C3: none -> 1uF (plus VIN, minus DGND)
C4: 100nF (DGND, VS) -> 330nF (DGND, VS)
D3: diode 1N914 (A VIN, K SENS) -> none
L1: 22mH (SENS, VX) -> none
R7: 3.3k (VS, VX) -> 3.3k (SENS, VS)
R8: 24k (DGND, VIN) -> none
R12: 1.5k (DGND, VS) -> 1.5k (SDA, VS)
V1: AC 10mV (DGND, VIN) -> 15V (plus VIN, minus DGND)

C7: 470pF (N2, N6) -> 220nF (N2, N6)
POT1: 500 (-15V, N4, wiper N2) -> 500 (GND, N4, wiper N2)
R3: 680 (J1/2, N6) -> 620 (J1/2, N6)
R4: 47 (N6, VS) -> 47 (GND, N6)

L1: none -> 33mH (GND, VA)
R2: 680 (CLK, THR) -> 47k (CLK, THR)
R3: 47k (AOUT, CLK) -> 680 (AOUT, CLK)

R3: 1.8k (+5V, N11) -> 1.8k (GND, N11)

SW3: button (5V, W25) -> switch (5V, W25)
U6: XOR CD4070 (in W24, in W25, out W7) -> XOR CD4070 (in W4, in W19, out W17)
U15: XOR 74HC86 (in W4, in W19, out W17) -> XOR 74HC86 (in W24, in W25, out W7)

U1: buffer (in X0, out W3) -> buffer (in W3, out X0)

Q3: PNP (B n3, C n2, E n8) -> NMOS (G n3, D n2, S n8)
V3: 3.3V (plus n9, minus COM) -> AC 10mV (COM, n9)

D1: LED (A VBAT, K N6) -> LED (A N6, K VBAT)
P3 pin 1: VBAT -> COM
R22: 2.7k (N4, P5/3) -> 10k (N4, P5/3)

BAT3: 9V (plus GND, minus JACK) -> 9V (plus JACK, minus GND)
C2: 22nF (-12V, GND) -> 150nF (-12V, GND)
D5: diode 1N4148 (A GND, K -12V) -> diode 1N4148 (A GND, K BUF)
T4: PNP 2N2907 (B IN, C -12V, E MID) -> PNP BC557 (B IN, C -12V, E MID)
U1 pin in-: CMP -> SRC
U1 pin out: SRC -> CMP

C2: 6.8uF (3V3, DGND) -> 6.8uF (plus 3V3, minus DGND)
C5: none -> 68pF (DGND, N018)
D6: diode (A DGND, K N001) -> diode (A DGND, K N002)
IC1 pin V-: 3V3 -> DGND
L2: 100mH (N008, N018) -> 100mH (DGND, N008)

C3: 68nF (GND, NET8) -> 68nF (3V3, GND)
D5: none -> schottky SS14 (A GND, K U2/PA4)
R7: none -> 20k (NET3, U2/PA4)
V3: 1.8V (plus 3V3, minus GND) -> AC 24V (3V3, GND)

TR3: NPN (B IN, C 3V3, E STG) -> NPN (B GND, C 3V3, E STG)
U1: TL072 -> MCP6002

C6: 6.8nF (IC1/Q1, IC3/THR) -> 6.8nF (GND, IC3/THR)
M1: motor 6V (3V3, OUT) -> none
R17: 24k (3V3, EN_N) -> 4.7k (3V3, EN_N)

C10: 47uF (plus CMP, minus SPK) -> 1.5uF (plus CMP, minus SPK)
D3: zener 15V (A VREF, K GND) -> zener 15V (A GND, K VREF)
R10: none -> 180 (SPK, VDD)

◇ ◇ ◇ ◇ ◇ ◇ ◇

▶ What to produce: Retype only the stretch of lines above starting at the one with "D5: diode 1N4148" and stopping at the one with "IC1 pin V-: 3V3 -> DGND", exactly as written, with both kept.

▶ Solution to the exercise:
D5: diode 1N4148 (A GND, K -12V) -> diode 1N4148 (A GND, K BUF)
T4: PNP 2N2907 (B IN, C -12V, E MID) -> PNP BC557 (B IN, C -12V, E MID)
U1 pin in-: CMP -> SRC
U1 pin out: SRC -> CMP

C2: 6.8uF (3V3, DGND) -> 6.8uF (plus 3V3, minus DGND)
C5: none -> 68pF (DGND, N018)
D6: diode (A DGND, K N001) -> diode (A DGND, K N002)
IC1 pin V-: 3V3 -> DGND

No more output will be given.